** Opening Collected material block **

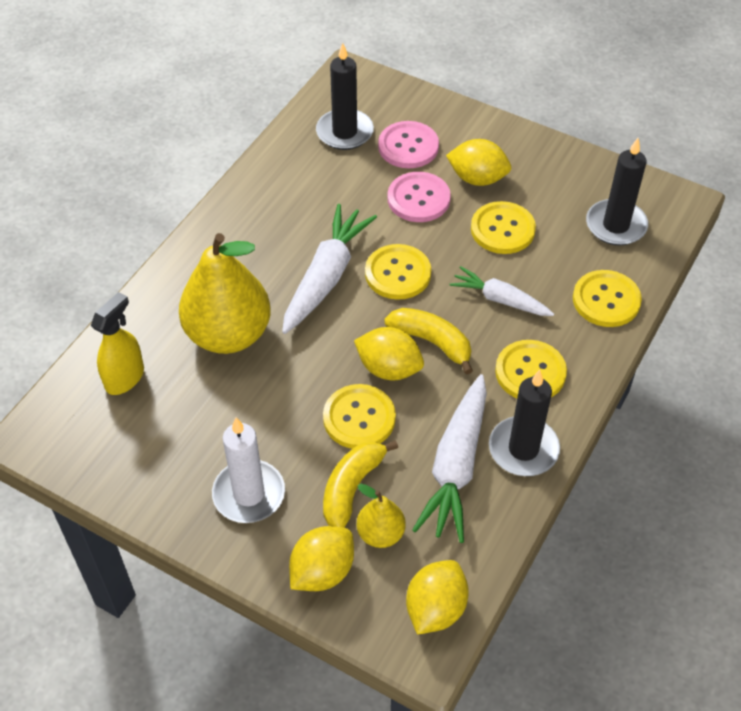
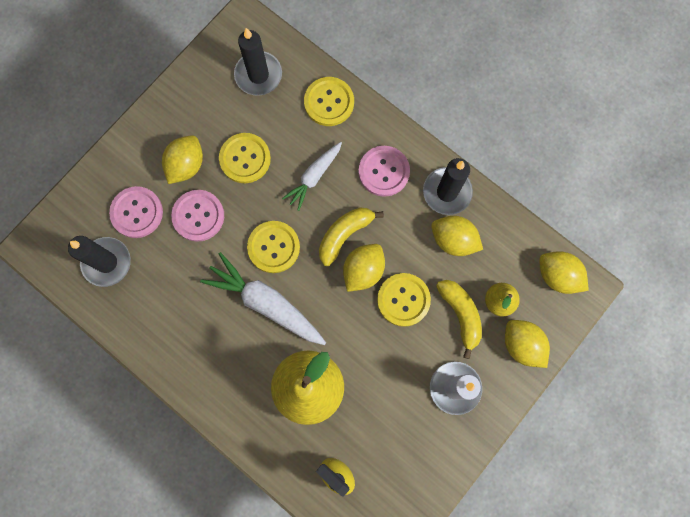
camera: 80 degrees left, 25 degrees up
(352, 488) = (460, 314): yellow banana -> yellow banana turned 150 degrees counterclockwise
(456, 466) = (453, 240): white carrot -> yellow lemon
(530, 372) = (384, 171): yellow button -> pink button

** Closing Collected material block **

:: Description of the task ::
Only the pictures are to be left out; write out all the other data exactly.

:: Solution to this exercise ::
camera: 80 degrees left, 25 degrees up
(352, 488) = (460, 314): yellow banana -> yellow banana turned 150 degrees counterclockwise
(456, 466) = (453, 240): white carrot -> yellow lemon
(530, 372) = (384, 171): yellow button -> pink button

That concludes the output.